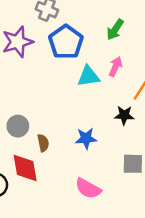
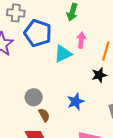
gray circle: (18, 126) -> (34, 97), moved

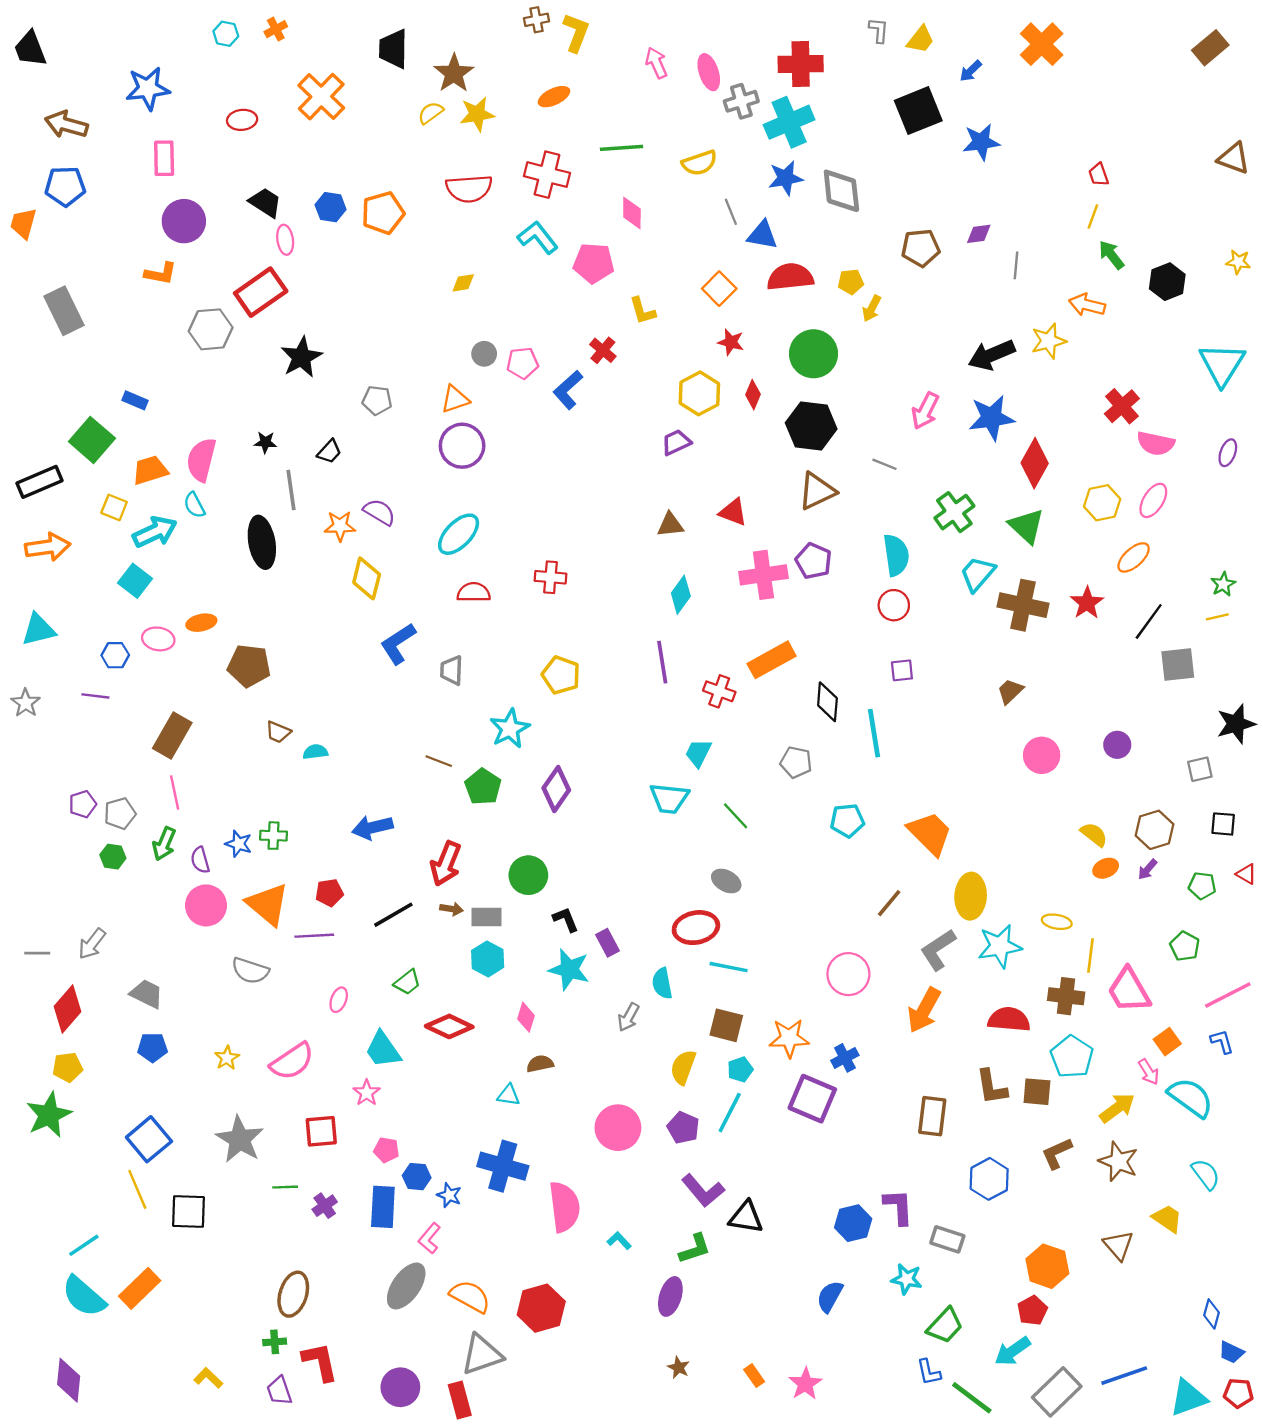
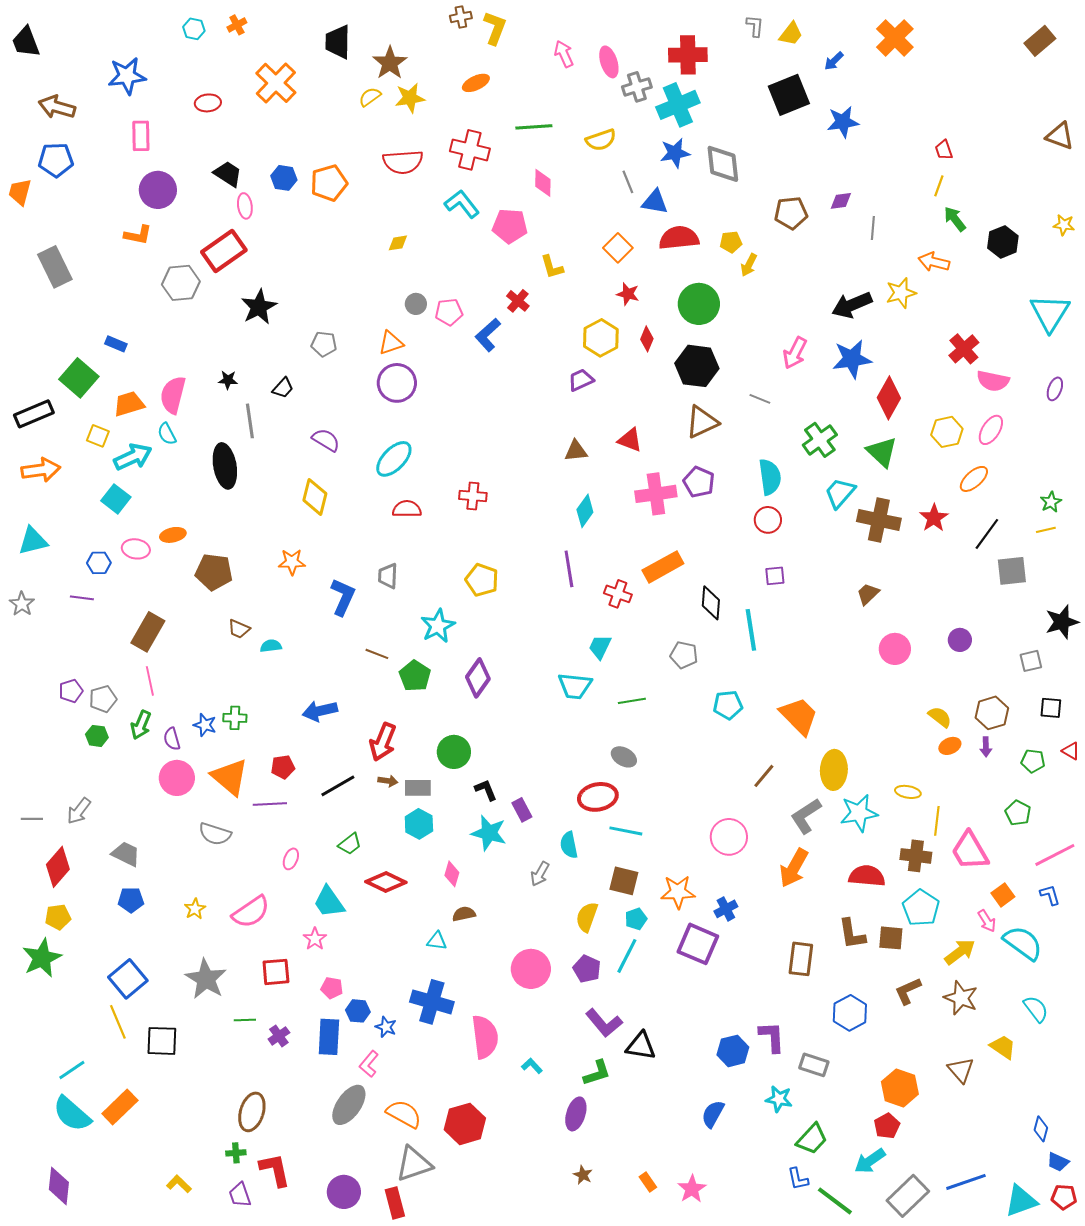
orange star: (340, 526) -> (292, 562), moved
blue L-shape: (398, 644) -> (343, 597), moved, turned 147
green line: (736, 816) -> (632, 701), turned -56
purple arrow: (1148, 869) -> (986, 747), turned -42

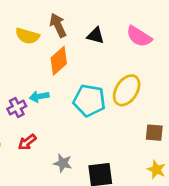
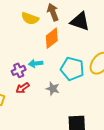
black triangle: (96, 36) -> (80, 21), size x1.5
red arrow: (27, 142) -> (23, 88), moved
gray star: (63, 163) -> (53, 89), moved

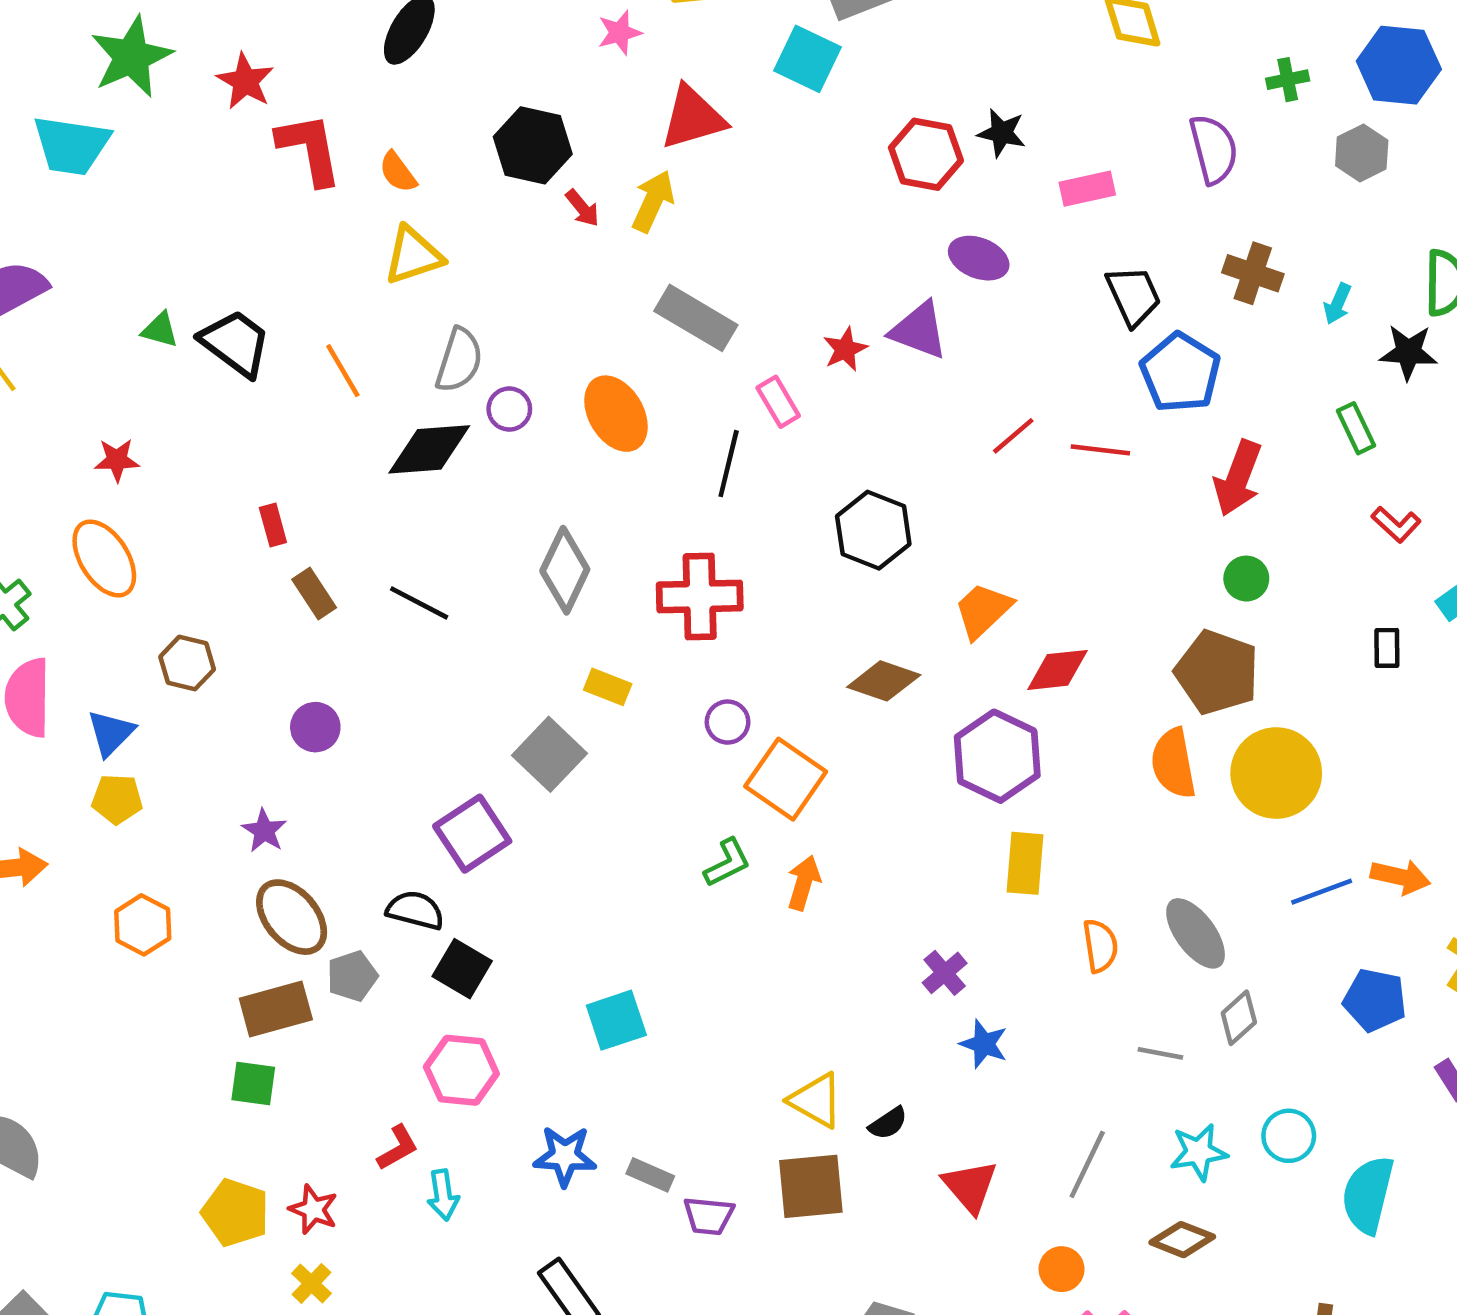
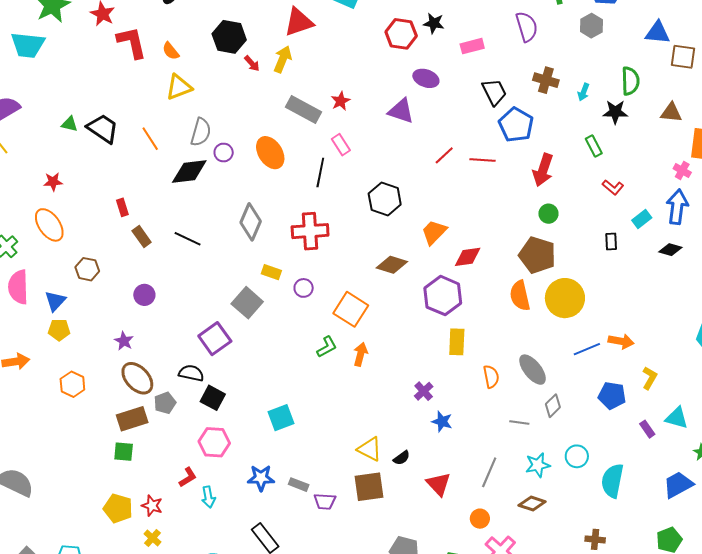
red star: (845, 349) -> (341, 101), moved
purple circle: (728, 722) -> (304, 288), moved

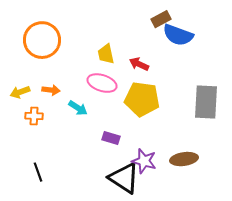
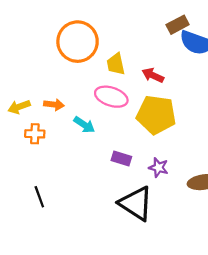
orange circle: (42, 40) -> (78, 42), moved
purple star: (144, 161) -> (158, 167), moved, size x0.7

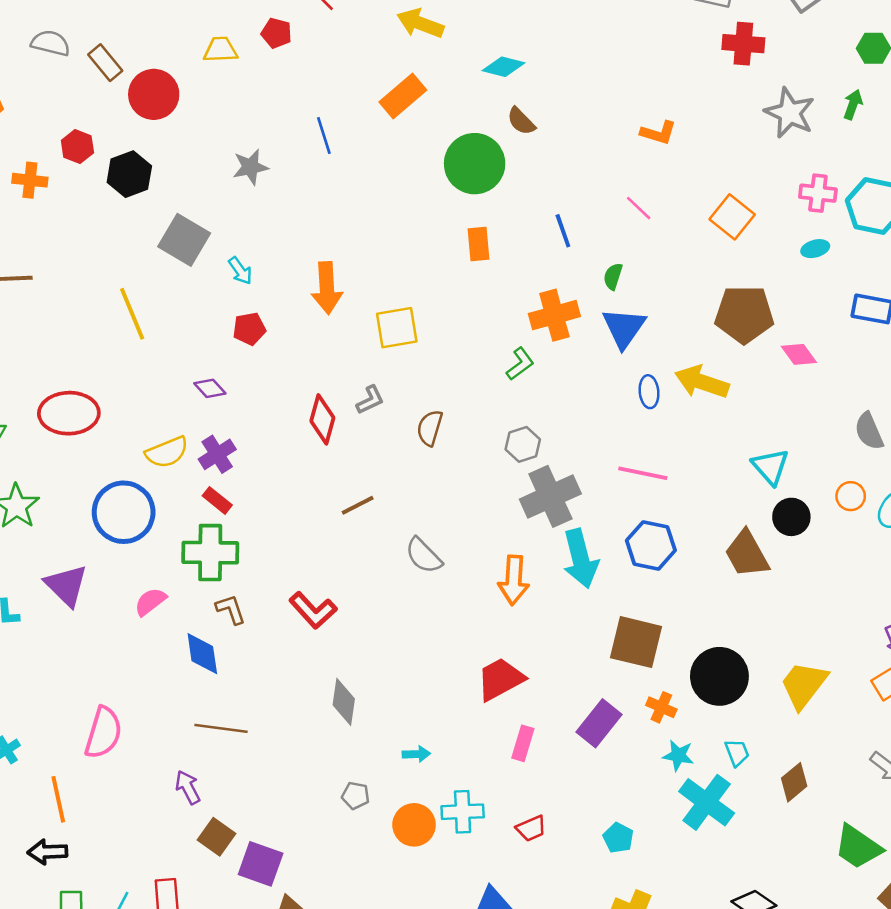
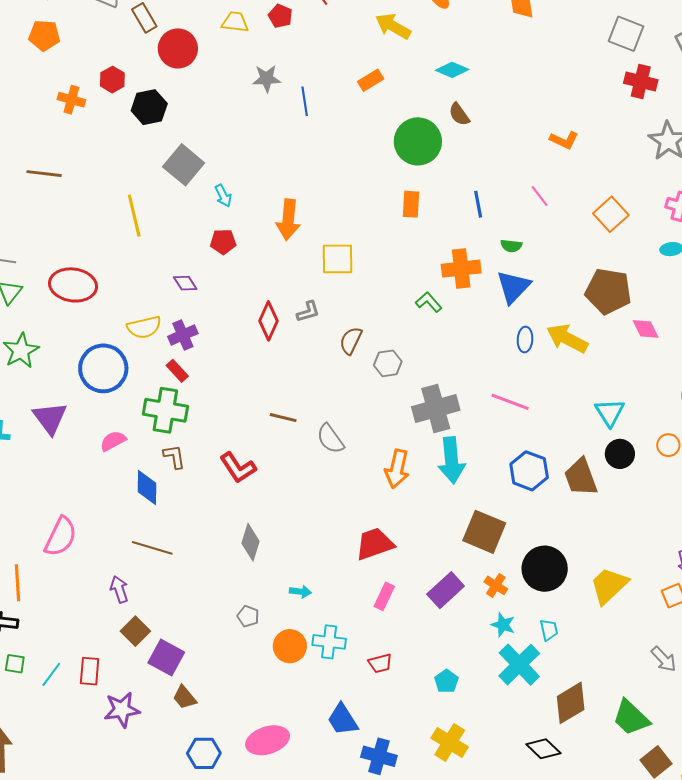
orange rectangle: (403, 96) -> (371, 80), size x0.7
gray star: (250, 167) -> (267, 79), moved
green semicircle: (613, 276) -> (511, 246), turned -110
green L-shape: (520, 364) -> (429, 302), turned -104
gray hexagon: (523, 444) -> (388, 363), moved
brown line: (358, 505) -> (283, 418), moved, turned 32
blue hexagon: (651, 545) -> (529, 471), moved
brown diamond: (794, 782) -> (571, 703), moved, size x1.4

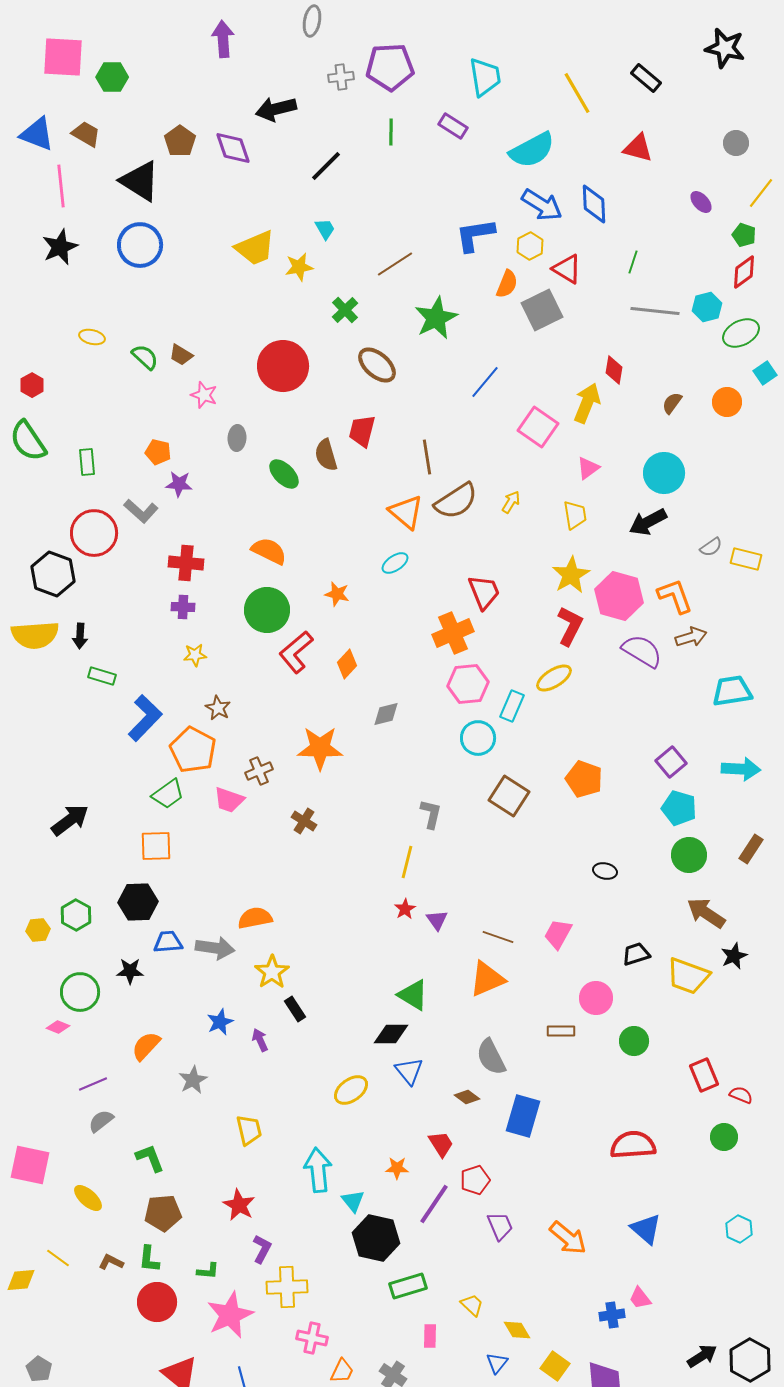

==========

> **HOW TO COMPLETE THIS TASK**: Take the records from their first line through the line containing "blue hexagon: (651, 545) -> (529, 471), moved" and please return exactly those lines, both ends included, minus the pictures.

> **TASK OUTPUT**:
gray circle: (18, 126) -> (34, 97), moved

orange star: (340, 526) -> (292, 562), moved
blue L-shape: (398, 644) -> (343, 597), moved, turned 147
green line: (736, 816) -> (632, 701), turned -56
purple arrow: (1148, 869) -> (986, 747), turned -42

black triangle: (96, 36) -> (80, 21), size x1.5
red arrow: (27, 142) -> (23, 88), moved
gray star: (63, 163) -> (53, 89), moved

red star: (845, 349) -> (341, 101), moved
purple circle: (728, 722) -> (304, 288), moved

orange circle: (42, 40) -> (78, 42), moved
purple star: (144, 161) -> (158, 167), moved, size x0.7

orange rectangle: (403, 96) -> (371, 80), size x0.7
gray star: (250, 167) -> (267, 79), moved
green semicircle: (613, 276) -> (511, 246), turned -110
green L-shape: (520, 364) -> (429, 302), turned -104
gray hexagon: (523, 444) -> (388, 363), moved
brown line: (358, 505) -> (283, 418), moved, turned 32
blue hexagon: (651, 545) -> (529, 471), moved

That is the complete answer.